> **Task brief**:
Set down exactly the lines of the records from the top to the line containing "camera: 70 degrees right, 15 degrees down"; include both.

> **Saved data entries**:
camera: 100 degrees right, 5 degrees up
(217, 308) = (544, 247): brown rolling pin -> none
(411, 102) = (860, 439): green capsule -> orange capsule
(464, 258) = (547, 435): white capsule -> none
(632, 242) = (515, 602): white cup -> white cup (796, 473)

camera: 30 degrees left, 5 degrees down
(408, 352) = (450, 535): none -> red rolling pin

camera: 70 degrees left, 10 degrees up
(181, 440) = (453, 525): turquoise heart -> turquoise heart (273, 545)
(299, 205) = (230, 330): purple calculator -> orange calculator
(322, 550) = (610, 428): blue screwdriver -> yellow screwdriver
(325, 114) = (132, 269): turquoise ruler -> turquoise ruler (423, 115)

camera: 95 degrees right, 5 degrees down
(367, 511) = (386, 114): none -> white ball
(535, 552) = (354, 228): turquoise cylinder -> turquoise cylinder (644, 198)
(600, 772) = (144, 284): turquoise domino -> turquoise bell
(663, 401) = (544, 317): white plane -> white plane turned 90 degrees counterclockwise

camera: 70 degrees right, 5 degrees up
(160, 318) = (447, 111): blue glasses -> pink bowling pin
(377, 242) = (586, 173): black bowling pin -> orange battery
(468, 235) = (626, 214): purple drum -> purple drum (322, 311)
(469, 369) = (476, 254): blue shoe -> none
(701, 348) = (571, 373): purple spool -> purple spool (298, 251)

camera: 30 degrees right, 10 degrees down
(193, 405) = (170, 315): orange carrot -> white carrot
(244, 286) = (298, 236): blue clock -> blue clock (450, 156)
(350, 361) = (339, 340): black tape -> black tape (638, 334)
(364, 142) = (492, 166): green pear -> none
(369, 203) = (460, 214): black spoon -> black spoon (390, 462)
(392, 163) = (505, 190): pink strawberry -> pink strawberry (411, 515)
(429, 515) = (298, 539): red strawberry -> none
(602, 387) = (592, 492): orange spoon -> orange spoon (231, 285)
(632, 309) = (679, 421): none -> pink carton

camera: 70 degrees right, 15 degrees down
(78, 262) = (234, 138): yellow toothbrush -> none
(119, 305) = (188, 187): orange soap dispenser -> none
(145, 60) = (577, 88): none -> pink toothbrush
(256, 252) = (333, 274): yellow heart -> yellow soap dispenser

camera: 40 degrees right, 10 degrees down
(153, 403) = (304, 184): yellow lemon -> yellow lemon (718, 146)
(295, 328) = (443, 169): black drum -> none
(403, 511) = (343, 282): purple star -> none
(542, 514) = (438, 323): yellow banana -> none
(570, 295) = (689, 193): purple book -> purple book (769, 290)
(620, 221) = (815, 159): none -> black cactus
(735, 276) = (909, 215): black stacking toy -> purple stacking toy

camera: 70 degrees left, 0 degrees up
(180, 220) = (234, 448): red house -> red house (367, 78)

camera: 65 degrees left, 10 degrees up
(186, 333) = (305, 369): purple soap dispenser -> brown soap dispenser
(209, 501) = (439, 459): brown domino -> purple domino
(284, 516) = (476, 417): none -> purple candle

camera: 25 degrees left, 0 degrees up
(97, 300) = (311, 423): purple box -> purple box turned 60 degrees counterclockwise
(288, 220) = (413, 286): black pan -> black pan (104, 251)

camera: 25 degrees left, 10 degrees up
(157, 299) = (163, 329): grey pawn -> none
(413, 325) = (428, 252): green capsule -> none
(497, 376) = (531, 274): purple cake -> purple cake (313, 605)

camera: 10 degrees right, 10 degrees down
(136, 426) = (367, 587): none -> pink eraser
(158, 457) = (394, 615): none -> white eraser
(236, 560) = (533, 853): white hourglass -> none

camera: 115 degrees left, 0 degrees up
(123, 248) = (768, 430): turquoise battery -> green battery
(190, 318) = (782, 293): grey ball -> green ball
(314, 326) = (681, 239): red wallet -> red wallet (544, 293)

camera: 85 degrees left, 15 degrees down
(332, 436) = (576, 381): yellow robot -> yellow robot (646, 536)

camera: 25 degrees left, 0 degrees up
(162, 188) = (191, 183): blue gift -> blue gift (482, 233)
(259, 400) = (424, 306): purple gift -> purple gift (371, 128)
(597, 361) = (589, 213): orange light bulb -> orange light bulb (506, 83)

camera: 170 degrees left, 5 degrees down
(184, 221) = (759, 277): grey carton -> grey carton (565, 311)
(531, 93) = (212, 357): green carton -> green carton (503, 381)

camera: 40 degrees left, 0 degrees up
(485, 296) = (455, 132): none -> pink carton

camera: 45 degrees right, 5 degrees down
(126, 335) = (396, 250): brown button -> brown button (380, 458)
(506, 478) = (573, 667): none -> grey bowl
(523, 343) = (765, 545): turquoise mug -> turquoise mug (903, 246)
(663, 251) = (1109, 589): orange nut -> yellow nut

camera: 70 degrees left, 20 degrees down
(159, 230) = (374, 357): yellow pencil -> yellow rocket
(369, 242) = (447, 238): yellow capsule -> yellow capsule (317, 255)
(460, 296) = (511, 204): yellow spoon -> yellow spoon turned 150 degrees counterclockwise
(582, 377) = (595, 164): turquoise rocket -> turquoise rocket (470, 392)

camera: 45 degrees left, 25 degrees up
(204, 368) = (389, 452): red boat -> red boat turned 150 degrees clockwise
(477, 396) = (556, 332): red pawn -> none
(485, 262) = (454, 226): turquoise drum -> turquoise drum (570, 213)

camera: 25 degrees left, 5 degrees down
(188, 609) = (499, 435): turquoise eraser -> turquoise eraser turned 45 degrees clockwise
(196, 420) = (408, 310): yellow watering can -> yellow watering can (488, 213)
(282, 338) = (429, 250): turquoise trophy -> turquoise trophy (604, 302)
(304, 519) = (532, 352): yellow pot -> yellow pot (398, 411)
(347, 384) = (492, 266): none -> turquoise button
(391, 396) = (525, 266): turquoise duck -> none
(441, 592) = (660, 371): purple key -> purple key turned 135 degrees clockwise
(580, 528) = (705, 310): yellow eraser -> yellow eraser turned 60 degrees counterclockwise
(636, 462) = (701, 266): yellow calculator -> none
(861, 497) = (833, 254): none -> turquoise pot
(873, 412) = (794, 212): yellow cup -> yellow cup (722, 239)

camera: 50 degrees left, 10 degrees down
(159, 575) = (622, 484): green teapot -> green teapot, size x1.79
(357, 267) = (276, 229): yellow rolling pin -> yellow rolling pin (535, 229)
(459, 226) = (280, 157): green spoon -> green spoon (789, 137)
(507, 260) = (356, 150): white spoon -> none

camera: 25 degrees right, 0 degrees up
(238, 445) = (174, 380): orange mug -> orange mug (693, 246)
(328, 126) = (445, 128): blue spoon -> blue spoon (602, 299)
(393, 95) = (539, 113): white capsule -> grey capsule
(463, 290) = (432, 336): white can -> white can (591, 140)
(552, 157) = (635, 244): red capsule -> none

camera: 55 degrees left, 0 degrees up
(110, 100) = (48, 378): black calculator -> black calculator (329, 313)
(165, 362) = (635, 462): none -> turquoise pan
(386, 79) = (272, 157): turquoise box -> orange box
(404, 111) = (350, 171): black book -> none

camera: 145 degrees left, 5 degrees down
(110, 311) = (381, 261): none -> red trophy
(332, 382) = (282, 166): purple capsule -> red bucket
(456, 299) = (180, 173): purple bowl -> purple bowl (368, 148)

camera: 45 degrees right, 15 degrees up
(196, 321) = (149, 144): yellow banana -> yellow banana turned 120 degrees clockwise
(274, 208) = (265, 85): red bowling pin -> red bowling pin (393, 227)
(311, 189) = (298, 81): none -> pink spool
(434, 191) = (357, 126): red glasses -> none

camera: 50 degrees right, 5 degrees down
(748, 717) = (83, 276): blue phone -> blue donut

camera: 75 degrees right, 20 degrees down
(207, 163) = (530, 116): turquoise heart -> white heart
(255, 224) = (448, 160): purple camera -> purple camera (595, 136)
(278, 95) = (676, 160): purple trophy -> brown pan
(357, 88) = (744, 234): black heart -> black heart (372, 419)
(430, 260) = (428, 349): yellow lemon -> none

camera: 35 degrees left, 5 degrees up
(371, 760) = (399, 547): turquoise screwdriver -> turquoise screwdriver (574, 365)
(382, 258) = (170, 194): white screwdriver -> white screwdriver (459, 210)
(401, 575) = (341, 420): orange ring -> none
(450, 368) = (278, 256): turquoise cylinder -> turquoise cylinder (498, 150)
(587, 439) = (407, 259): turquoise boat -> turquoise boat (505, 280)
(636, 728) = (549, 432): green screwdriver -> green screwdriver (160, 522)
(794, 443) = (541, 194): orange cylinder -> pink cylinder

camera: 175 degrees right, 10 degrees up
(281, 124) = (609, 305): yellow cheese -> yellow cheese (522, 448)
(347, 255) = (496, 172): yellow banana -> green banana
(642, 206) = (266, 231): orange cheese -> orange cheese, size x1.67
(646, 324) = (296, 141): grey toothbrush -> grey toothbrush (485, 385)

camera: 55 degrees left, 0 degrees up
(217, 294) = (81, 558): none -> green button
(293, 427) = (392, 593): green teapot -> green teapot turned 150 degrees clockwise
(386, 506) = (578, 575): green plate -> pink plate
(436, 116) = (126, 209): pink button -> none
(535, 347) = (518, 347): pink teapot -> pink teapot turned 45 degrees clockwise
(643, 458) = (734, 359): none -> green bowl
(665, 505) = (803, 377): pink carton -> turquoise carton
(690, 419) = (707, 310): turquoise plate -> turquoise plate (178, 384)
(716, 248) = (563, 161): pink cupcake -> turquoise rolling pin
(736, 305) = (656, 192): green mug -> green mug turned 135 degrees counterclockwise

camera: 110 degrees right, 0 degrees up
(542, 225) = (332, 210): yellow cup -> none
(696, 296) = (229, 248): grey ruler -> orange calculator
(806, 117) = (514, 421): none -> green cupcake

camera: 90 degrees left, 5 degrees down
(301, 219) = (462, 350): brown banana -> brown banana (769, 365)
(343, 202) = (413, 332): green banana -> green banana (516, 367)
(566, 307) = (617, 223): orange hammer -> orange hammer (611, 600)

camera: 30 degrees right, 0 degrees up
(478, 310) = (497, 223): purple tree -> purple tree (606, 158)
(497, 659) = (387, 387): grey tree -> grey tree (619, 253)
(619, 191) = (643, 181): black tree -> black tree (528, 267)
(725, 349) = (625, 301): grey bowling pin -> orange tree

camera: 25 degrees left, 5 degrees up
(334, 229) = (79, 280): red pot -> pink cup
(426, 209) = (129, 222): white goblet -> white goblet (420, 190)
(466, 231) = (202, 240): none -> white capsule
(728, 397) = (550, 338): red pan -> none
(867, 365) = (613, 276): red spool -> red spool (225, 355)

> **Completed task**:
camera: 100 degrees right, 5 degrees up
(217, 308) = (544, 247): brown rolling pin -> none
(411, 102) = (860, 439): green capsule -> orange capsule
(464, 258) = (547, 435): white capsule -> none
(632, 242) = (515, 602): white cup -> white cup (796, 473)

camera: 30 degrees left, 5 degrees down
(408, 352) = (450, 535): none -> red rolling pin

camera: 70 degrees left, 10 degrees up
(181, 440) = (453, 525): turquoise heart -> turquoise heart (273, 545)
(299, 205) = (230, 330): purple calculator -> orange calculator
(322, 550) = (610, 428): blue screwdriver -> yellow screwdriver
(325, 114) = (132, 269): turquoise ruler -> turquoise ruler (423, 115)

camera: 95 degrees right, 5 degrees down
(367, 511) = (386, 114): none -> white ball
(535, 552) = (354, 228): turquoise cylinder -> turquoise cylinder (644, 198)
(600, 772) = (144, 284): turquoise domino -> turquoise bell
(663, 401) = (544, 317): white plane -> white plane turned 90 degrees counterclockwise

camera: 70 degrees right, 5 degrees up
(160, 318) = (447, 111): blue glasses -> pink bowling pin
(377, 242) = (586, 173): black bowling pin -> orange battery
(468, 235) = (626, 214): purple drum -> purple drum (322, 311)
(469, 369) = (476, 254): blue shoe -> none
(701, 348) = (571, 373): purple spool -> purple spool (298, 251)

camera: 30 degrees right, 10 degrees down
(193, 405) = (170, 315): orange carrot -> white carrot
(244, 286) = (298, 236): blue clock -> blue clock (450, 156)
(350, 361) = (339, 340): black tape -> black tape (638, 334)
(364, 142) = (492, 166): green pear -> none
(369, 203) = (460, 214): black spoon -> black spoon (390, 462)
(392, 163) = (505, 190): pink strawberry -> pink strawberry (411, 515)
(429, 515) = (298, 539): red strawberry -> none
(602, 387) = (592, 492): orange spoon -> orange spoon (231, 285)
(632, 309) = (679, 421): none -> pink carton

camera: 70 degrees right, 15 degrees down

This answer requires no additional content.